— YOUR INSTRUCTIONS —
Set down exactly the lines below between the line holding "R3: 3.3k (N002, N009) -> 3.3k (+5V, N002)" and the line holding "R101: 1.1k (+12V, U102/PB3)", inclusive; no other line belongs in the answer.

TASK INPUT below:

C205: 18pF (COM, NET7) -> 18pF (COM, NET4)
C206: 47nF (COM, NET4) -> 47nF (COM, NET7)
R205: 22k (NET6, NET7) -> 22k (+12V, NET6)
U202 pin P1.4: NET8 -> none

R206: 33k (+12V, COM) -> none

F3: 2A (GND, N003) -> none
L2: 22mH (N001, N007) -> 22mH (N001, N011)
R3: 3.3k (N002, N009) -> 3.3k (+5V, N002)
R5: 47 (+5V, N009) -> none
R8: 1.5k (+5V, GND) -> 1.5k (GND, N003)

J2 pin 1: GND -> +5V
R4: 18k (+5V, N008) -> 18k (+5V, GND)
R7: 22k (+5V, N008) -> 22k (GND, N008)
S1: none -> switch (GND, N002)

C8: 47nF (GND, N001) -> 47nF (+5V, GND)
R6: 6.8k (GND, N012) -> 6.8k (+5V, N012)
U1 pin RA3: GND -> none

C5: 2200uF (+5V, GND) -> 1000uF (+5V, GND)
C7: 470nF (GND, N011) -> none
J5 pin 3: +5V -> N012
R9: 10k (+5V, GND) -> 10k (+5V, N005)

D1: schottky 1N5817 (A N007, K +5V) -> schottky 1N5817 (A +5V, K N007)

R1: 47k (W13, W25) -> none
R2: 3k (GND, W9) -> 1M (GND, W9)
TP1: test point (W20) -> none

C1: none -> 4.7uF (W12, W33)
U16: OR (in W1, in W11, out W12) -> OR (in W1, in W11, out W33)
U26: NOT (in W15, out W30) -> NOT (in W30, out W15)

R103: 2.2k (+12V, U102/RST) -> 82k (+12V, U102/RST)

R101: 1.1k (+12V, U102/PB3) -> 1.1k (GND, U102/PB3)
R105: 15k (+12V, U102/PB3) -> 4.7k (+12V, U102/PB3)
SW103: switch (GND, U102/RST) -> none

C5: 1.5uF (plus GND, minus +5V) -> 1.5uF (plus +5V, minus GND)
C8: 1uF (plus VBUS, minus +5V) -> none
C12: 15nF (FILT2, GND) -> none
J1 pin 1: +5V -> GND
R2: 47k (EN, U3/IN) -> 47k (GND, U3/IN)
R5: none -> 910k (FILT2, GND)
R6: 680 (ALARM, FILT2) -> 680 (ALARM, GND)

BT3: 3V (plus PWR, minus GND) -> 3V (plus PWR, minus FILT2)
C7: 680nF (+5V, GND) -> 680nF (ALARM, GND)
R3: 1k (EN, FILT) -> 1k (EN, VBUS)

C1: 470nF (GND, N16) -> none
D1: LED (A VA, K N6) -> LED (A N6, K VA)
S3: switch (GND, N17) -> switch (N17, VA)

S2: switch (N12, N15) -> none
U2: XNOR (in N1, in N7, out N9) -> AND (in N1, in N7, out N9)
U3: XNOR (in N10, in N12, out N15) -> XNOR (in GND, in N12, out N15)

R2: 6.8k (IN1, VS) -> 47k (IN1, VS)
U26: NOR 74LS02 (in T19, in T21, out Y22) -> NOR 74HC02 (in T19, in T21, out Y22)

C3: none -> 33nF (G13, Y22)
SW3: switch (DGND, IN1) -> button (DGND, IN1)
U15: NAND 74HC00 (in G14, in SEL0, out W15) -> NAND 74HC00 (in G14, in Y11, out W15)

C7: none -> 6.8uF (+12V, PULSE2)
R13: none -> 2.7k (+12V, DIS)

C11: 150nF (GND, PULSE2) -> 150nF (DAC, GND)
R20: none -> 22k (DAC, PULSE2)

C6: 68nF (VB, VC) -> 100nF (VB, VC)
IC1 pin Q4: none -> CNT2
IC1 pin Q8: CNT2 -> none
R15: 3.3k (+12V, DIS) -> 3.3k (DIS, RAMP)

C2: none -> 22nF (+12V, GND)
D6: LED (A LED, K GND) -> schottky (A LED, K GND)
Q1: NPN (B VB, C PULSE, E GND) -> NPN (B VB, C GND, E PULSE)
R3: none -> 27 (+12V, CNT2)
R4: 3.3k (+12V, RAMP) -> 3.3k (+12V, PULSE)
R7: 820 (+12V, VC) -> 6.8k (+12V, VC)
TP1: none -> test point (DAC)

End of TASK INPUT.

— RESPONSE —
R3: 3.3k (N002, N009) -> 3.3k (+5V, N002)
R5: 47 (+5V, N009) -> none
R8: 1.5k (+5V, GND) -> 1.5k (GND, N003)

J2 pin 1: GND -> +5V
R4: 18k (+5V, N008) -> 18k (+5V, GND)
R7: 22k (+5V, N008) -> 22k (GND, N008)
S1: none -> switch (GND, N002)

C8: 47nF (GND, N001) -> 47nF (+5V, GND)
R6: 6.8k (GND, N012) -> 6.8k (+5V, N012)
U1 pin RA3: GND -> none

C5: 2200uF (+5V, GND) -> 1000uF (+5V, GND)
C7: 470nF (GND, N011) -> none
J5 pin 3: +5V -> N012
R9: 10k (+5V, GND) -> 10k (+5V, N005)

D1: schottky 1N5817 (A N007, K +5V) -> schottky 1N5817 (A +5V, K N007)

R1: 47k (W13, W25) -> none
R2: 3k (GND, W9) -> 1M (GND, W9)
TP1: test point (W20) -> none

C1: none -> 4.7uF (W12, W33)
U16: OR (in W1, in W11, out W12) -> OR (in W1, in W11, out W33)
U26: NOT (in W15, out W30) -> NOT (in W30, out W15)

R103: 2.2k (+12V, U102/RST) -> 82k (+12V, U102/RST)

R101: 1.1k (+12V, U102/PB3) -> 1.1k (GND, U102/PB3)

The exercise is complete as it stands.